[Provided information]
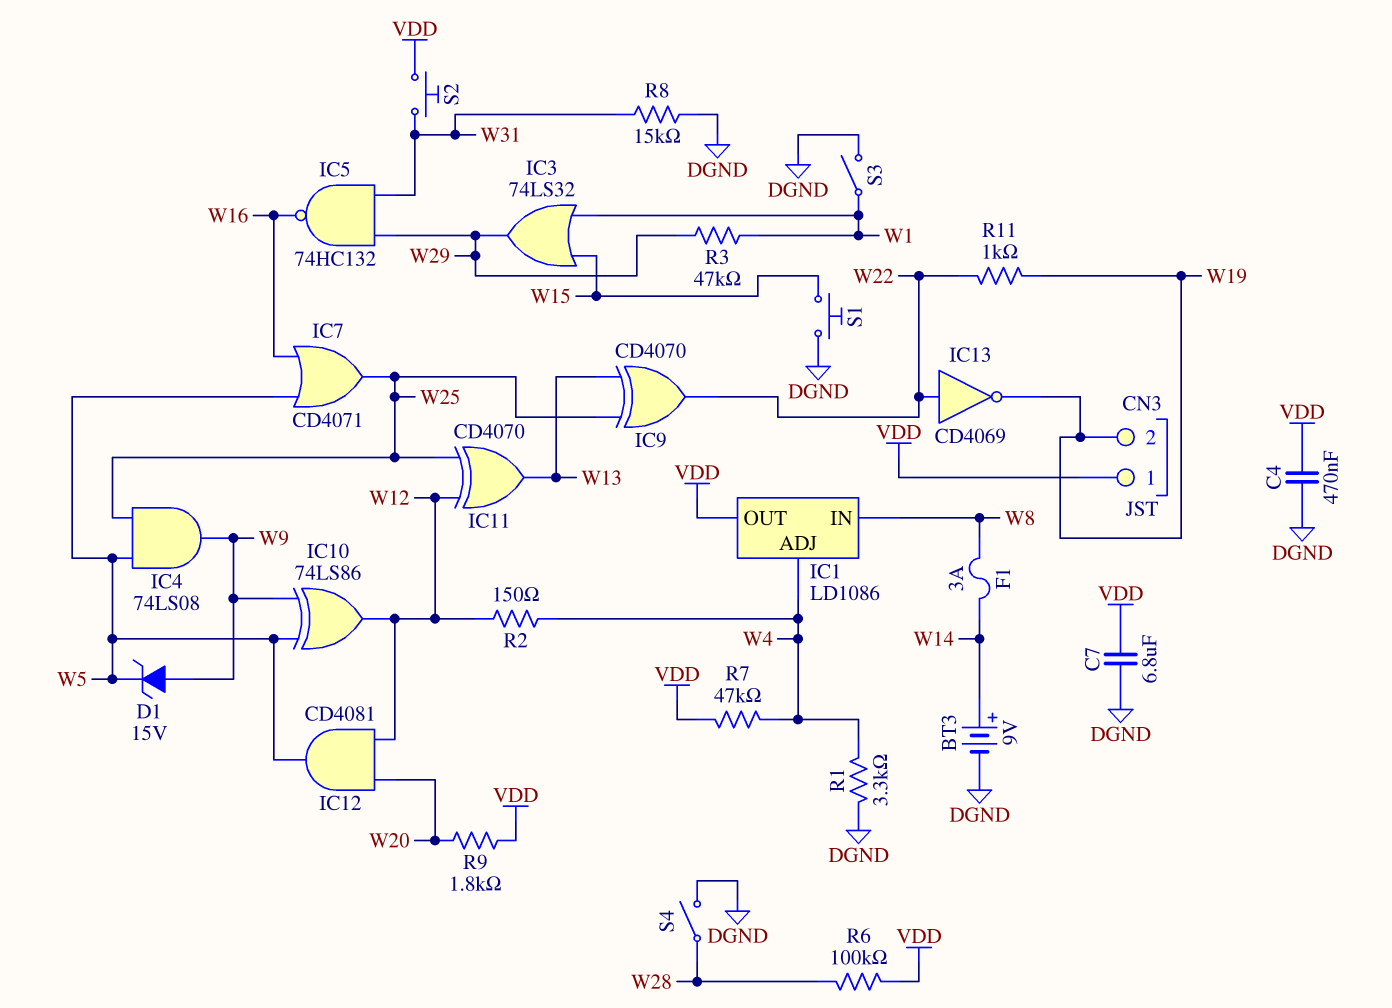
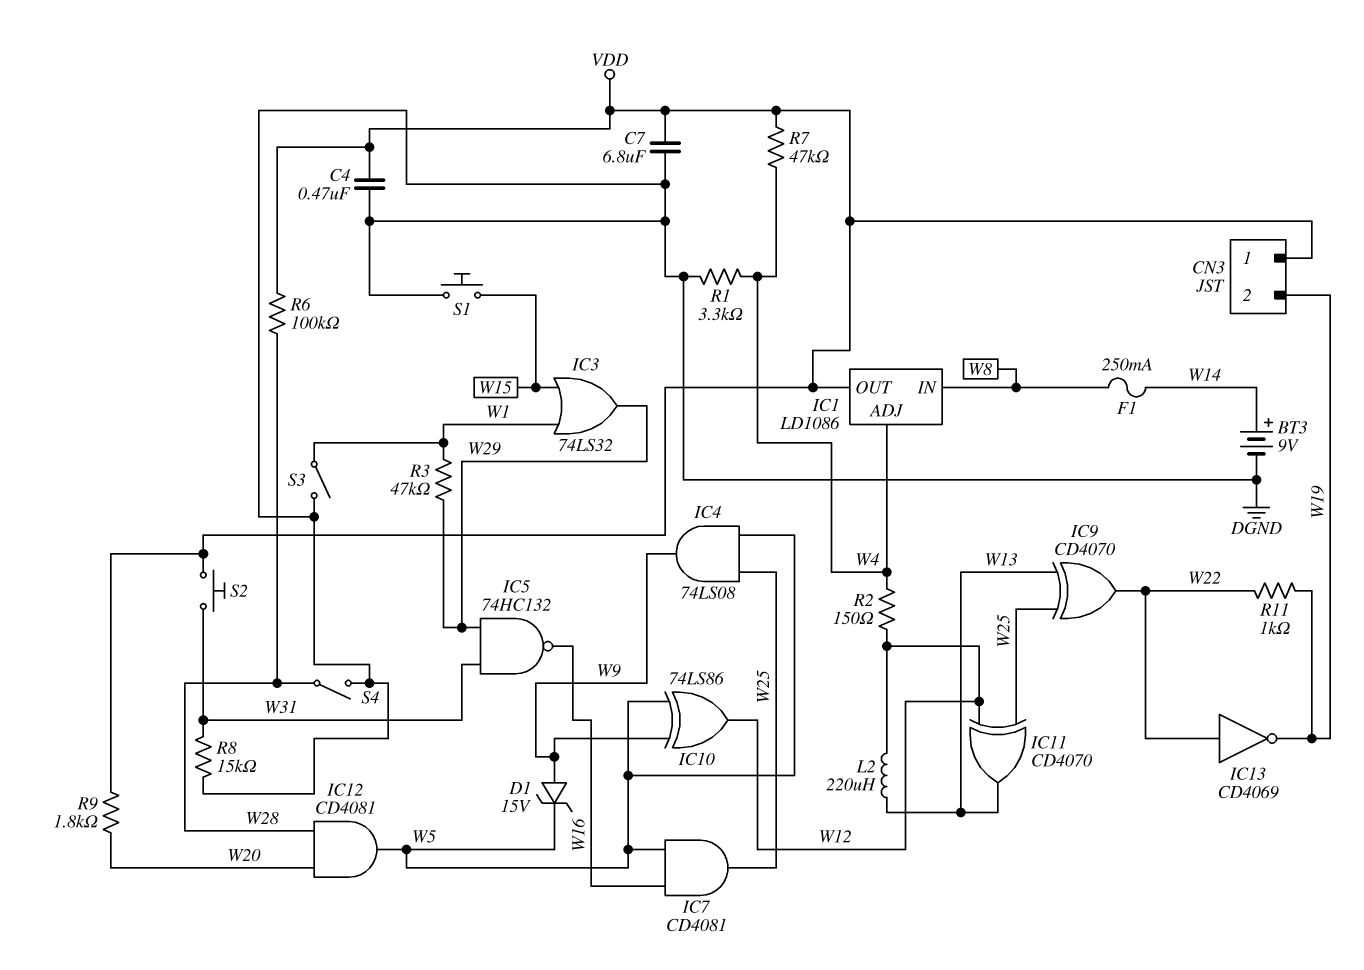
F1: 3A (W8, W14) -> 250mA (W8, W14)
IC7: OR CD4071 (in W5, in W16, out W25) -> AND CD4081 (in W5, in W16, out W25)
IC12: AND CD4081 (in W12, in W20, out W5) -> AND CD4081 (in W20, in W28, out W5)
L2: none -> 220uH (W12, W13)

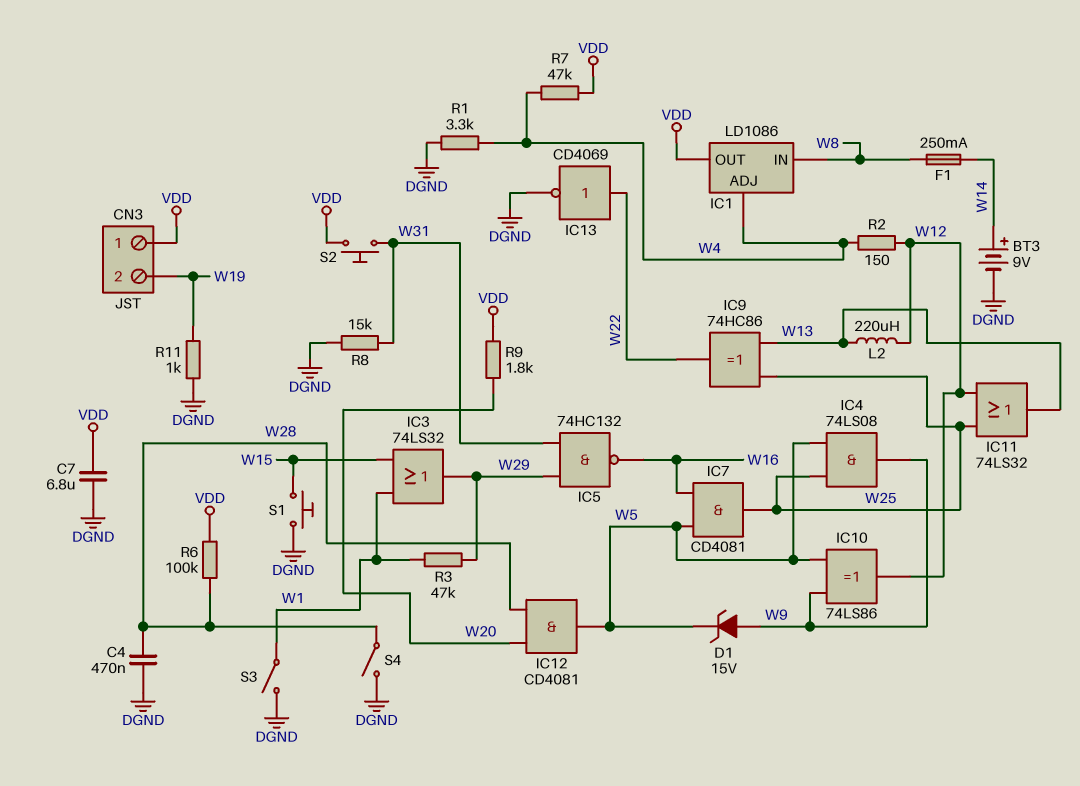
C4: 470nF (DGND, VDD) -> 470nF (DGND, W28)
IC9: XOR CD4070 (in W13, in W25, out W22) -> XOR 74HC86 (in W13, in W25, out W22)
IC11: XOR CD4070 (in W12, in W25, out W13) -> OR 74LS32 (in W12, in W25, out W13)
IC13: NOT CD4069 (in W22, out W19) -> NOT CD4069 (in W22, out DGND)
R11: 1k (W19, W22) -> 1k (DGND, W19)

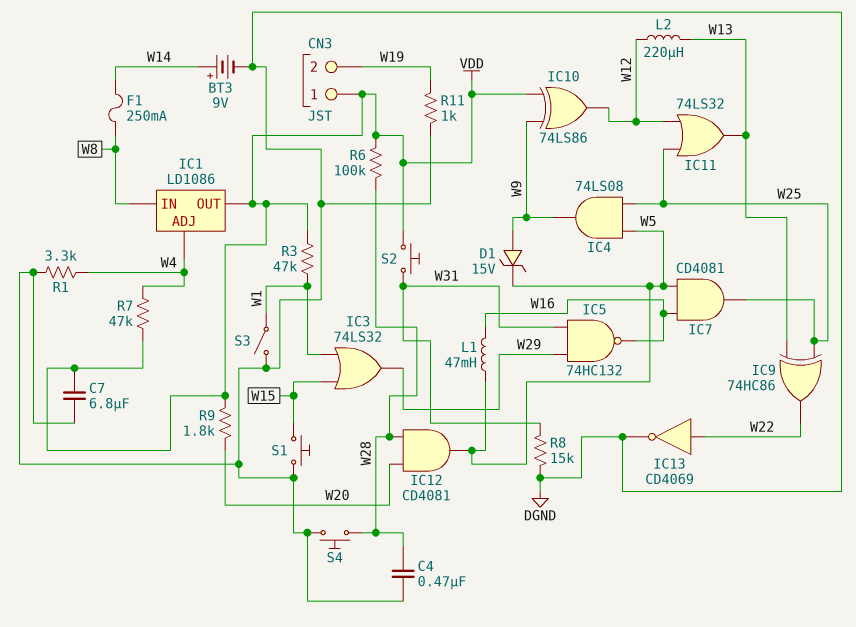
IC10: XOR 74LS86 (in W5, in W9, out W12) -> XOR 74LS86 (in VDD, in W9, out W12)
L1: none -> 47mH (W5, W16)
R2: 150 (W4, W12) -> none
R3: 47k (W1, W29) -> 47k (VDD, W1)
S4: switch (DGND, W28) -> button (DGND, W28)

[Prompt]
Say how many lines in the records contain the word "none". Nothing but the number is required.

[Task output]
3